To do
In the entries below, find the line with "R3: 100k (GND, X2) -> 1.8k (GND, X2)" and the line with "J3 pin 2: GND -> +9V". Reproduce those two lines and every line between them exactly, and nothing more.
---- Records for processing
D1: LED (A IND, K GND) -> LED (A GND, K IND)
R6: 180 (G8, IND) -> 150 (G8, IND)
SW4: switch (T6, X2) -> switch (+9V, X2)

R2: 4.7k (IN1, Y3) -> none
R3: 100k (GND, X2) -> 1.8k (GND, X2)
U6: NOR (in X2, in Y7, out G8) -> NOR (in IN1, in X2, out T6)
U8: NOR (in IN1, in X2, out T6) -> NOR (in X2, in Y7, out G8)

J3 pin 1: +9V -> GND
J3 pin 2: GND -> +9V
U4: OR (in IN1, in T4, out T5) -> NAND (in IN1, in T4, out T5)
--------
Reply
R3: 100k (GND, X2) -> 1.8k (GND, X2)
U6: NOR (in X2, in Y7, out G8) -> NOR (in IN1, in X2, out T6)
U8: NOR (in IN1, in X2, out T6) -> NOR (in X2, in Y7, out G8)

J3 pin 1: +9V -> GND
J3 pin 2: GND -> +9V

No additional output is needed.